Assignment: Starting at the line that contains "red strawberry: 2 -> 3", output each line exactly as written through the end of the listing below, but leave out the pictures.

* * * *

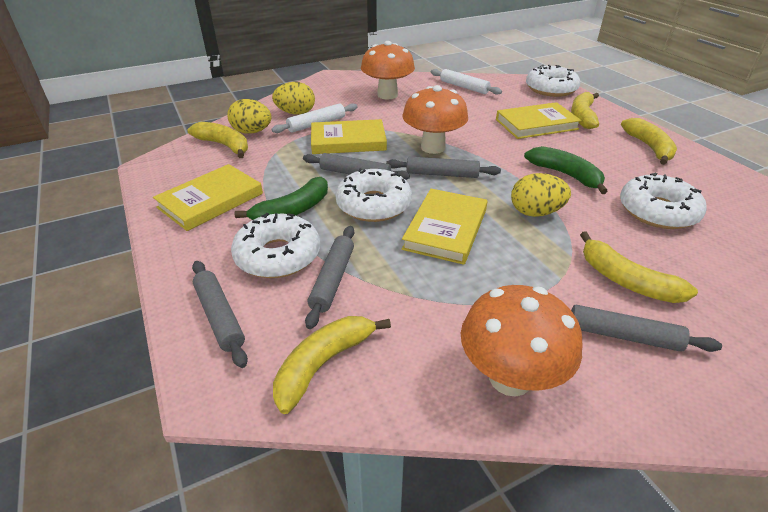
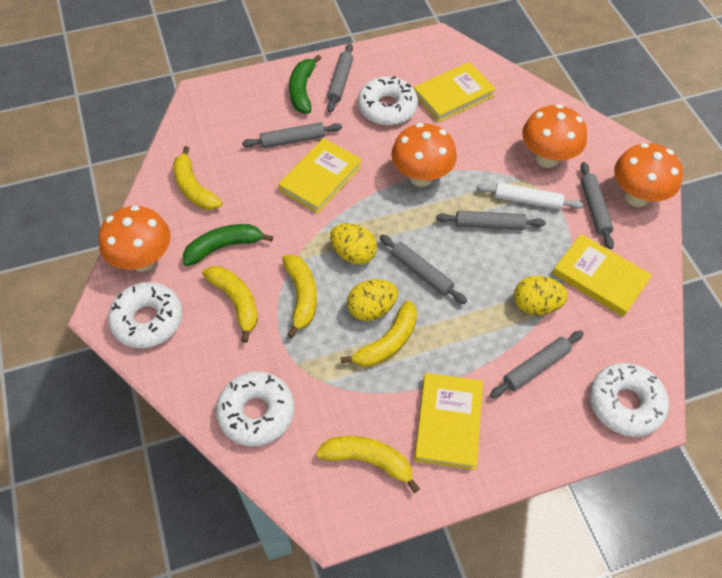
grey rolling pin: 5 -> 6
orange mushroom: 3 -> 4
white rolling pin: 2 -> 1

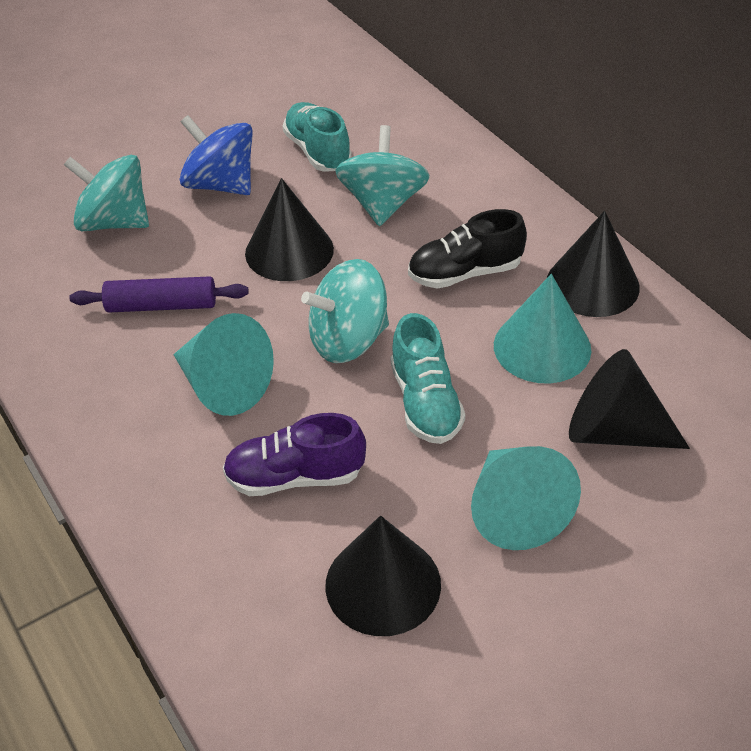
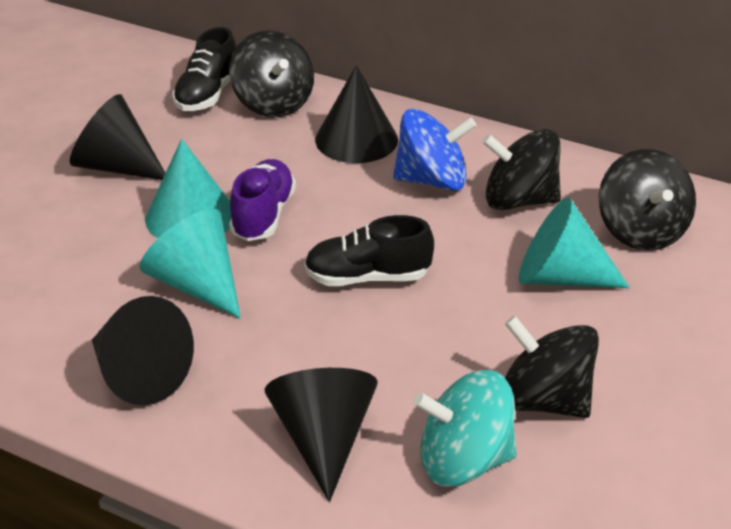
black shoe: 1 -> 2
black spinning top: 0 -> 4
purple rolling pin: 1 -> 0
turquoise shoe: 2 -> 0
turquoise spinning top: 3 -> 1

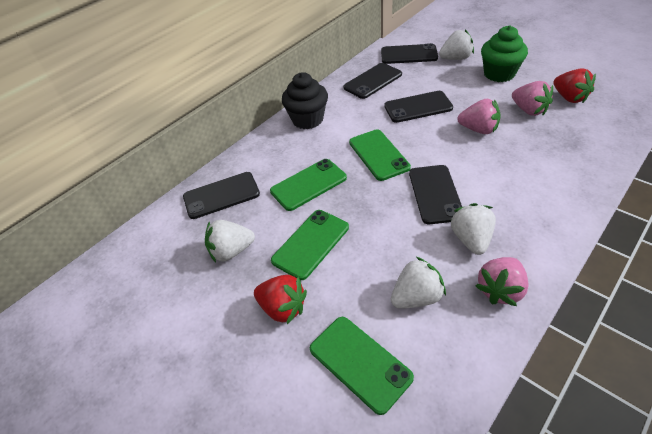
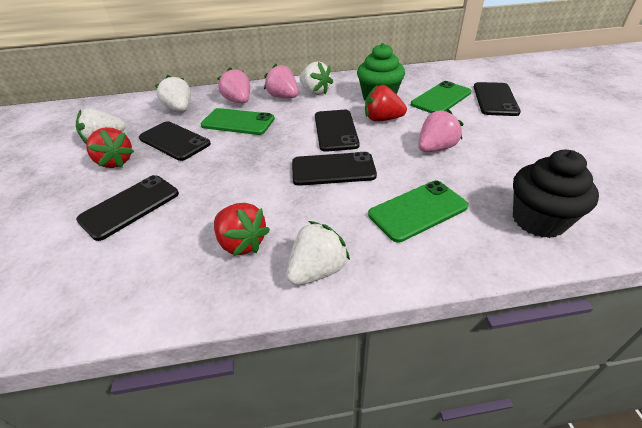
green phone: 4 -> 3
red strawberry: 2 -> 3

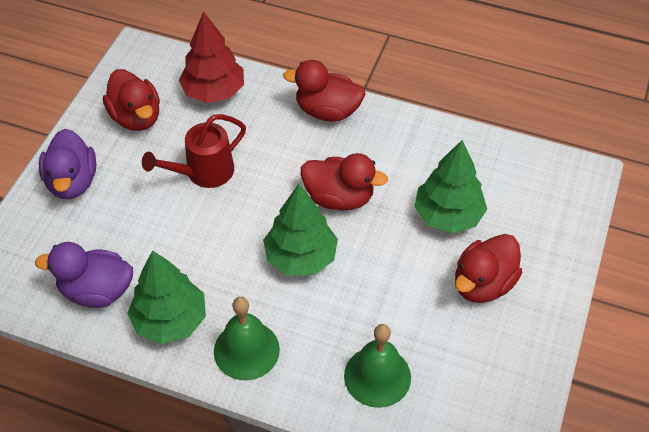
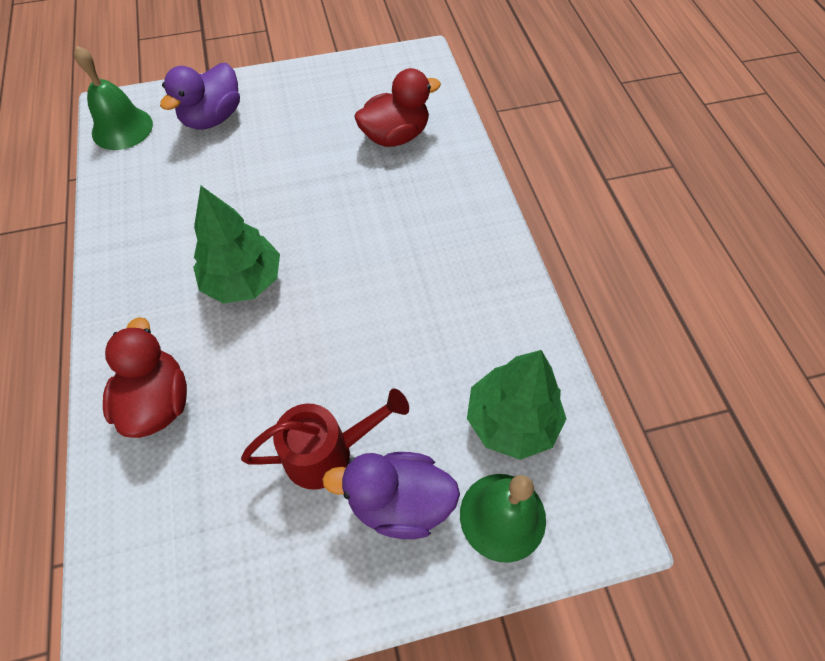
green tree: 3 -> 2
red duck: 4 -> 2
red tree: 1 -> 0

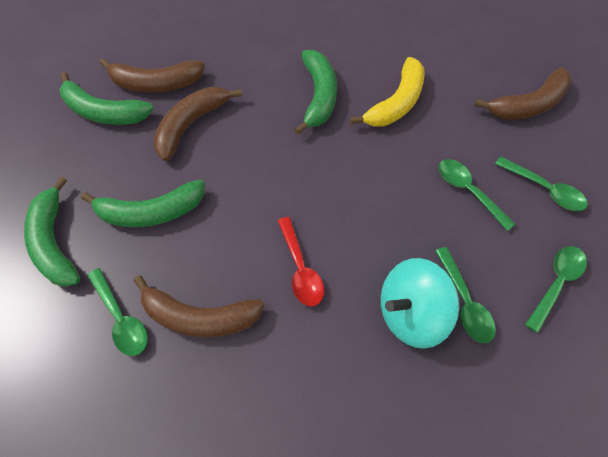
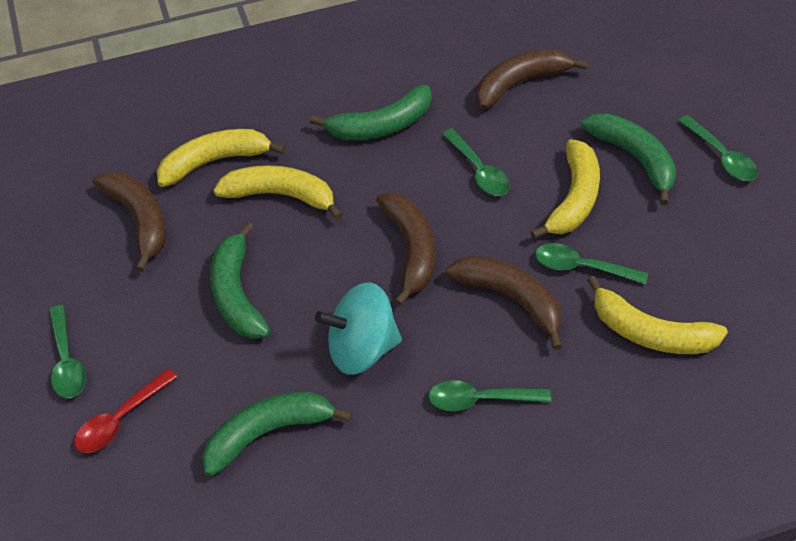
yellow banana: 1 -> 4

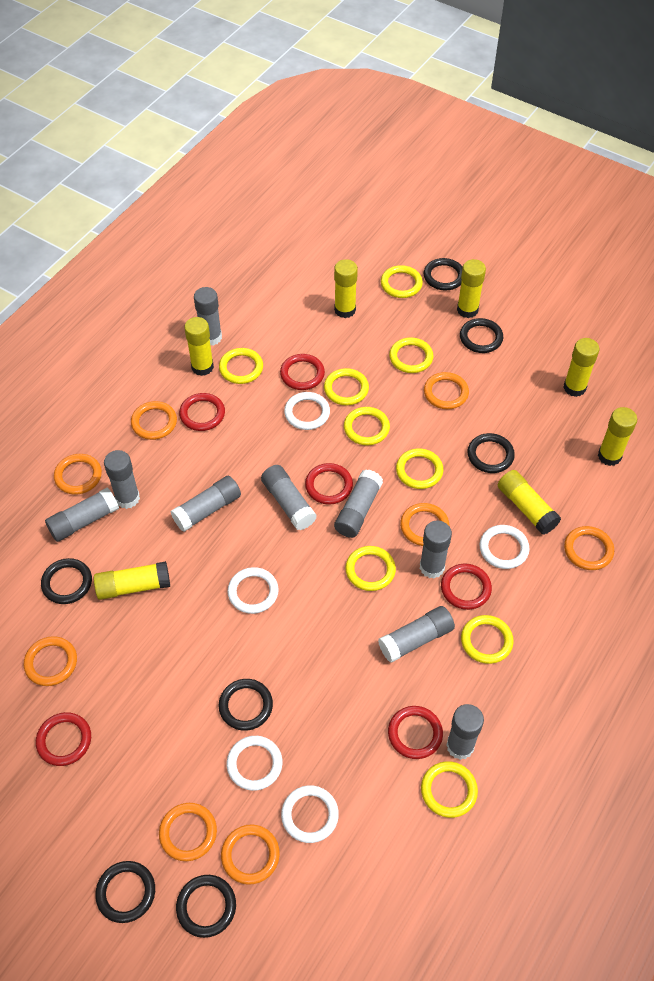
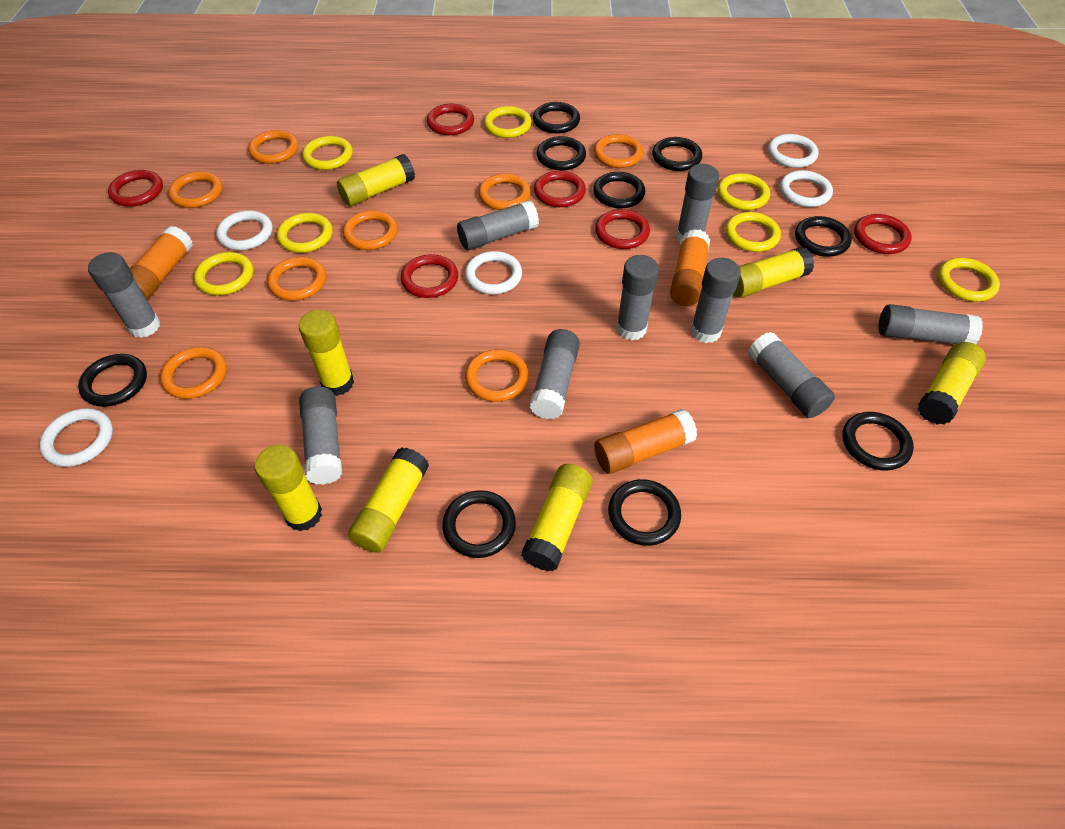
black ring: 7 -> 9
orange glue stick: 0 -> 3
yellow ring: 9 -> 7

* * * *

Task result:
red strawberry: 2 -> 3

green tree: 3 -> 2
red duck: 4 -> 2
red tree: 1 -> 0

yellow banana: 1 -> 4

black ring: 7 -> 9
orange glue stick: 0 -> 3
yellow ring: 9 -> 7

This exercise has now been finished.